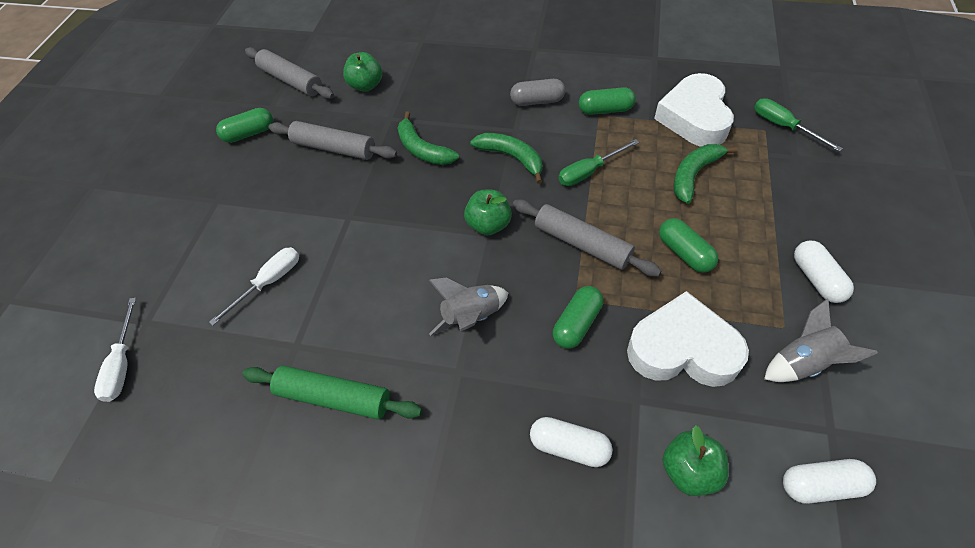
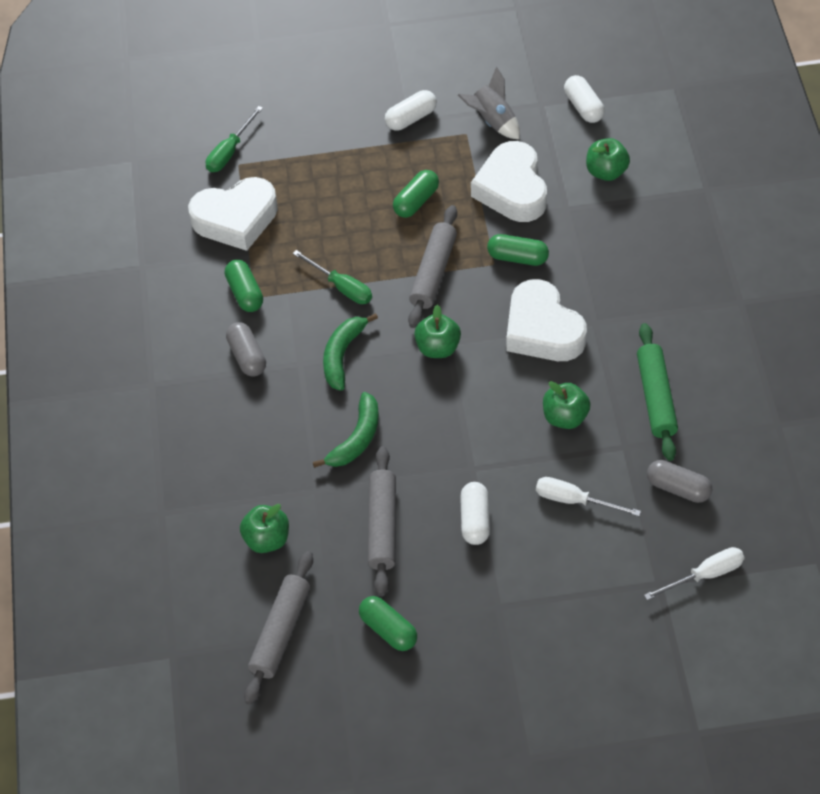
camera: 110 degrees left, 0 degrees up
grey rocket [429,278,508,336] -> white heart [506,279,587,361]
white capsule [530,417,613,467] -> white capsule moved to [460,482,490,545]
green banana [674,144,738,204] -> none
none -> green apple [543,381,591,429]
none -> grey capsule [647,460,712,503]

--- WHAT TO WORK ON ---
Gather up every line in the data above that contains the word "none", copying each one.

--- REPLY ---
green banana [674,144,738,204] -> none
none -> green apple [543,381,591,429]
none -> grey capsule [647,460,712,503]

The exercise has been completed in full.